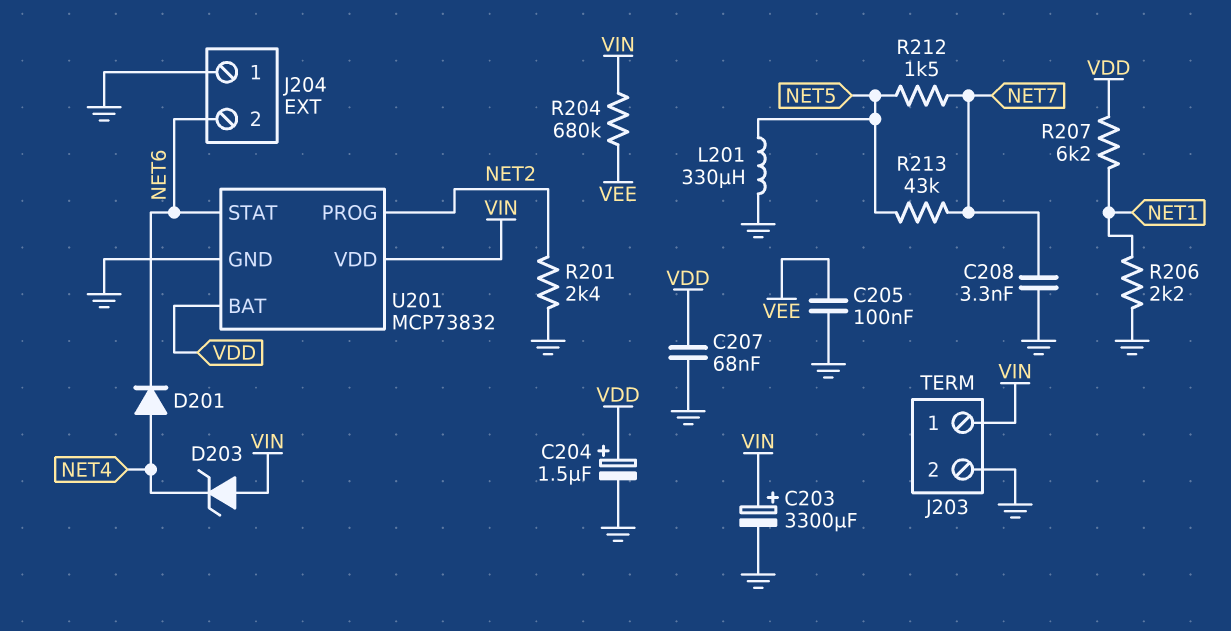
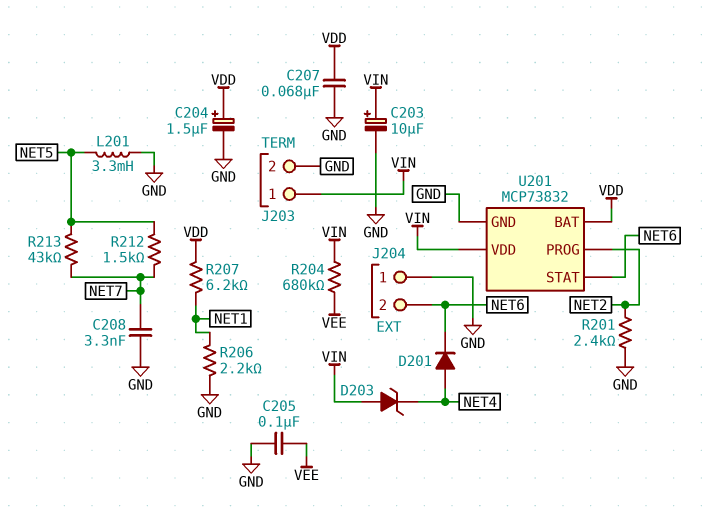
C203: 3300uF (plus VIN, minus GND) -> 10uF (plus VIN, minus GND)
L201: 330uH (GND, NET5) -> 3.3mH (GND, NET5)

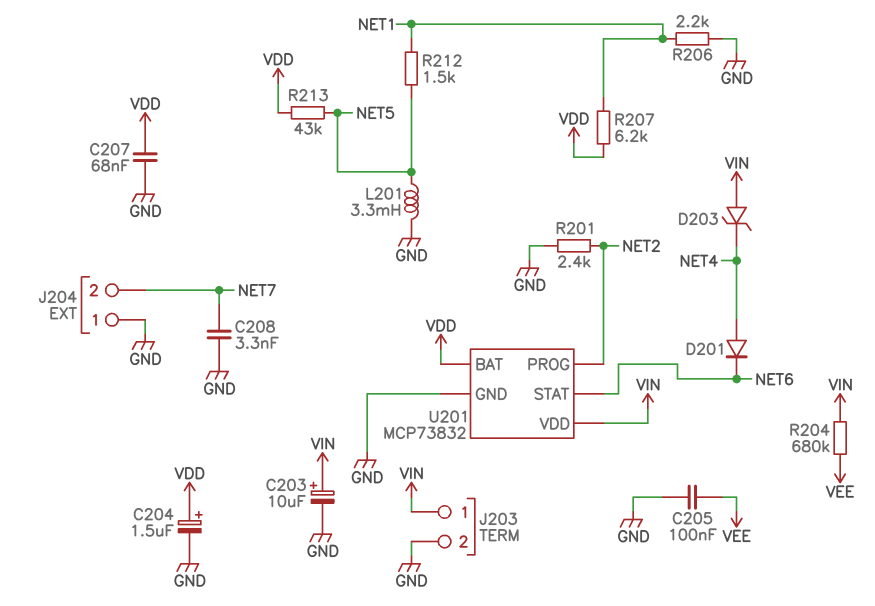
J204 pin 2: NET6 -> NET7
R212: 1.5k (NET5, NET7) -> 1.5k (NET1, NET5)
R213: 43k (NET5, NET7) -> 43k (NET5, VDD)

☆ ☆ ☆ ☆ ☆

### [ABOUT THIS TASK]
Output everything in the records above word for word, but not the pictures.

### [WRITTEN RESPONSE]
C203: 3300uF (plus VIN, minus GND) -> 10uF (plus VIN, minus GND)
L201: 330uH (GND, NET5) -> 3.3mH (GND, NET5)

J204 pin 2: NET6 -> NET7
R212: 1.5k (NET5, NET7) -> 1.5k (NET1, NET5)
R213: 43k (NET5, NET7) -> 43k (NET5, VDD)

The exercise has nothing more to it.